[Edit difference data]
☆ ☆ ☆ ☆
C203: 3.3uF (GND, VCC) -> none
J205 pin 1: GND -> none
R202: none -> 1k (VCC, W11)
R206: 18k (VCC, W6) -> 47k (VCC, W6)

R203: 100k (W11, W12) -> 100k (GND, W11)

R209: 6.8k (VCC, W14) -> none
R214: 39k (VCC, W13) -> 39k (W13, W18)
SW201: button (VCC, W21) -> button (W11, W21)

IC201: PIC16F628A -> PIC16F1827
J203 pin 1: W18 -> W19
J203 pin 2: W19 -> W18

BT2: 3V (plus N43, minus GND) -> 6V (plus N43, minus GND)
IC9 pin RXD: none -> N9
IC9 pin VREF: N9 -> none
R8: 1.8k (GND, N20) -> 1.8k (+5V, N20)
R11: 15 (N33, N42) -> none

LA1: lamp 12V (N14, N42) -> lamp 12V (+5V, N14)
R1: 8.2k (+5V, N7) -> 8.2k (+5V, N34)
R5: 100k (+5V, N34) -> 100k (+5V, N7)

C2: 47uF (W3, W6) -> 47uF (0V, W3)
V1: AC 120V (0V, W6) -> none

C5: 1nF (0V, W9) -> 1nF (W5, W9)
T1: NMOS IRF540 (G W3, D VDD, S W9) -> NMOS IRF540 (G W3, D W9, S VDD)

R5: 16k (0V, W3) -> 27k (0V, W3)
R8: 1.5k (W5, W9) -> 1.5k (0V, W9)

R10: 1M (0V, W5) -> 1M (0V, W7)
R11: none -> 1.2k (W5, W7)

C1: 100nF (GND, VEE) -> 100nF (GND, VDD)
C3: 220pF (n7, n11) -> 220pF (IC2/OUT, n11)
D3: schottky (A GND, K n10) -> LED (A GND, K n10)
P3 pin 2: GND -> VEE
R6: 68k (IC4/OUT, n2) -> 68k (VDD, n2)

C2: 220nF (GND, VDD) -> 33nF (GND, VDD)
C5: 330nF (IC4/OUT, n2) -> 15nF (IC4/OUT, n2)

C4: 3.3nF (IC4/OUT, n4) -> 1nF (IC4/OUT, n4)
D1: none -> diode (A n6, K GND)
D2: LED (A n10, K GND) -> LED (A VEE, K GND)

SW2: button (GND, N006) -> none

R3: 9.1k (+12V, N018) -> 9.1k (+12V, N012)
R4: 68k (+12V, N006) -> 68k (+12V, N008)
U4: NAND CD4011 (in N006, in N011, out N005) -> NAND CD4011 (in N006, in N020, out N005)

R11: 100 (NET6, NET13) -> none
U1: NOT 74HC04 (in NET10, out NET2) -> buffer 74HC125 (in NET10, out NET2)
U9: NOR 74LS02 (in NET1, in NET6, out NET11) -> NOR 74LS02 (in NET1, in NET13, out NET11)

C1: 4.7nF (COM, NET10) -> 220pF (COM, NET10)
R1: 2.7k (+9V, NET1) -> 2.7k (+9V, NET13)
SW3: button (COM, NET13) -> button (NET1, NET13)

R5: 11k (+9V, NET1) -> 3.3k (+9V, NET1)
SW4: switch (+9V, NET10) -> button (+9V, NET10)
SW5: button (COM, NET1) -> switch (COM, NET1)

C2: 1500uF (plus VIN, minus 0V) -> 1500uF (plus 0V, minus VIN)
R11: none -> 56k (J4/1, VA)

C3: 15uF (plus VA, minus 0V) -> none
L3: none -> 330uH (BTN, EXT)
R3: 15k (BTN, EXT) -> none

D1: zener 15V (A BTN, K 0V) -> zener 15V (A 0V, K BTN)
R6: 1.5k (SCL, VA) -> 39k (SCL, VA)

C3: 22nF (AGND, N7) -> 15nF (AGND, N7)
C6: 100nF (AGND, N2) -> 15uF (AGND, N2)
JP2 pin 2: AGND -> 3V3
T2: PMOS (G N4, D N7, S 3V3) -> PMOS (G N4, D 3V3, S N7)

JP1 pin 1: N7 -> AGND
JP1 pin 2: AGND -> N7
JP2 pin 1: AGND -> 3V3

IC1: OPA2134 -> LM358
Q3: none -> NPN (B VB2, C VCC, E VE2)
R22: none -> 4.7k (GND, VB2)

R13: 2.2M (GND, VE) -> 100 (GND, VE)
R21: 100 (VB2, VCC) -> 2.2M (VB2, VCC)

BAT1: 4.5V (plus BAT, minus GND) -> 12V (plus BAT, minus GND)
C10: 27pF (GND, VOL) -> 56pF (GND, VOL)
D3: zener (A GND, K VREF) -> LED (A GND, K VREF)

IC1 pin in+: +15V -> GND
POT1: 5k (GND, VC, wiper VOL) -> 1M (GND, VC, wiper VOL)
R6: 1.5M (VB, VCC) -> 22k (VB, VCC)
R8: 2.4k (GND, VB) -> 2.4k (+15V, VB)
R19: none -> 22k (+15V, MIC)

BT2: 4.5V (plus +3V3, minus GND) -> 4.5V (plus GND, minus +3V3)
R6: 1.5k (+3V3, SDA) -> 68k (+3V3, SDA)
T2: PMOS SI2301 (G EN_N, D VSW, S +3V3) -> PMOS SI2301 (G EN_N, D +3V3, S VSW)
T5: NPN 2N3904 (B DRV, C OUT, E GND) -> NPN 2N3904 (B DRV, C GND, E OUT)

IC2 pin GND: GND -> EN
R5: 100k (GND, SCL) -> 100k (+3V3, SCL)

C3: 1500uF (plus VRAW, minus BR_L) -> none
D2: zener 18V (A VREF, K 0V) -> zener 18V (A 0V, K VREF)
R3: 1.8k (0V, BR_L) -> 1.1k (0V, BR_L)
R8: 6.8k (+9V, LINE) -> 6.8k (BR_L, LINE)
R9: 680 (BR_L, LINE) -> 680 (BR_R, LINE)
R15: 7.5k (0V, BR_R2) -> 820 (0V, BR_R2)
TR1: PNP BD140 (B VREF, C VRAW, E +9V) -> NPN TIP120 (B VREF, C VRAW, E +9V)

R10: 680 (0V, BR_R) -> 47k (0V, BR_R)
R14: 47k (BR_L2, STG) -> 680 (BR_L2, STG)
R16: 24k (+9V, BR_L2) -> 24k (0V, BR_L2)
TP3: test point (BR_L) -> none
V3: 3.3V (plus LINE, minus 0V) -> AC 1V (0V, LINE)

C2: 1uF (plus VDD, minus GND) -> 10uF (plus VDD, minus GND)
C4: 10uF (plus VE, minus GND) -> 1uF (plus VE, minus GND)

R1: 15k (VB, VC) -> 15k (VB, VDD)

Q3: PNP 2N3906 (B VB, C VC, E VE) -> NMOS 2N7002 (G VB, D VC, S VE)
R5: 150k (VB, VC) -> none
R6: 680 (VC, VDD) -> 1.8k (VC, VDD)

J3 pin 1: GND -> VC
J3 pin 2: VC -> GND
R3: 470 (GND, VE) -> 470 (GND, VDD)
☆ ☆ ☆ ☆
> _WHAT THE TASK ASKS_
Nothing beyond the line that contains "R3: 15k (BTN, EXT) -> none" belongs in the answer; reproduce the entries exactly from their first line through it.

> _ANSWER AREA_
C203: 3.3uF (GND, VCC) -> none
J205 pin 1: GND -> none
R202: none -> 1k (VCC, W11)
R206: 18k (VCC, W6) -> 47k (VCC, W6)

R203: 100k (W11, W12) -> 100k (GND, W11)

R209: 6.8k (VCC, W14) -> none
R214: 39k (VCC, W13) -> 39k (W13, W18)
SW201: button (VCC, W21) -> button (W11, W21)

IC201: PIC16F628A -> PIC16F1827
J203 pin 1: W18 -> W19
J203 pin 2: W19 -> W18

BT2: 3V (plus N43, minus GND) -> 6V (plus N43, minus GND)
IC9 pin RXD: none -> N9
IC9 pin VREF: N9 -> none
R8: 1.8k (GND, N20) -> 1.8k (+5V, N20)
R11: 15 (N33, N42) -> none

LA1: lamp 12V (N14, N42) -> lamp 12V (+5V, N14)
R1: 8.2k (+5V, N7) -> 8.2k (+5V, N34)
R5: 100k (+5V, N34) -> 100k (+5V, N7)

C2: 47uF (W3, W6) -> 47uF (0V, W3)
V1: AC 120V (0V, W6) -> none

C5: 1nF (0V, W9) -> 1nF (W5, W9)
T1: NMOS IRF540 (G W3, D VDD, S W9) -> NMOS IRF540 (G W3, D W9, S VDD)

R5: 16k (0V, W3) -> 27k (0V, W3)
R8: 1.5k (W5, W9) -> 1.5k (0V, W9)

R10: 1M (0V, W5) -> 1M (0V, W7)
R11: none -> 1.2k (W5, W7)

C1: 100nF (GND, VEE) -> 100nF (GND, VDD)
C3: 220pF (n7, n11) -> 220pF (IC2/OUT, n11)
D3: schottky (A GND, K n10) -> LED (A GND, K n10)
P3 pin 2: GND -> VEE
R6: 68k (IC4/OUT, n2) -> 68k (VDD, n2)

C2: 220nF (GND, VDD) -> 33nF (GND, VDD)
C5: 330nF (IC4/OUT, n2) -> 15nF (IC4/OUT, n2)

C4: 3.3nF (IC4/OUT, n4) -> 1nF (IC4/OUT, n4)
D1: none -> diode (A n6, K GND)
D2: LED (A n10, K GND) -> LED (A VEE, K GND)

SW2: button (GND, N006) -> none

R3: 9.1k (+12V, N018) -> 9.1k (+12V, N012)
R4: 68k (+12V, N006) -> 68k (+12V, N008)
U4: NAND CD4011 (in N006, in N011, out N005) -> NAND CD4011 (in N006, in N020, out N005)

R11: 100 (NET6, NET13) -> none
U1: NOT 74HC04 (in NET10, out NET2) -> buffer 74HC125 (in NET10, out NET2)
U9: NOR 74LS02 (in NET1, in NET6, out NET11) -> NOR 74LS02 (in NET1, in NET13, out NET11)

C1: 4.7nF (COM, NET10) -> 220pF (COM, NET10)
R1: 2.7k (+9V, NET1) -> 2.7k (+9V, NET13)
SW3: button (COM, NET13) -> button (NET1, NET13)

R5: 11k (+9V, NET1) -> 3.3k (+9V, NET1)
SW4: switch (+9V, NET10) -> button (+9V, NET10)
SW5: button (COM, NET1) -> switch (COM, NET1)

C2: 1500uF (plus VIN, minus 0V) -> 1500uF (plus 0V, minus VIN)
R11: none -> 56k (J4/1, VA)

C3: 15uF (plus VA, minus 0V) -> none
L3: none -> 330uH (BTN, EXT)
R3: 15k (BTN, EXT) -> none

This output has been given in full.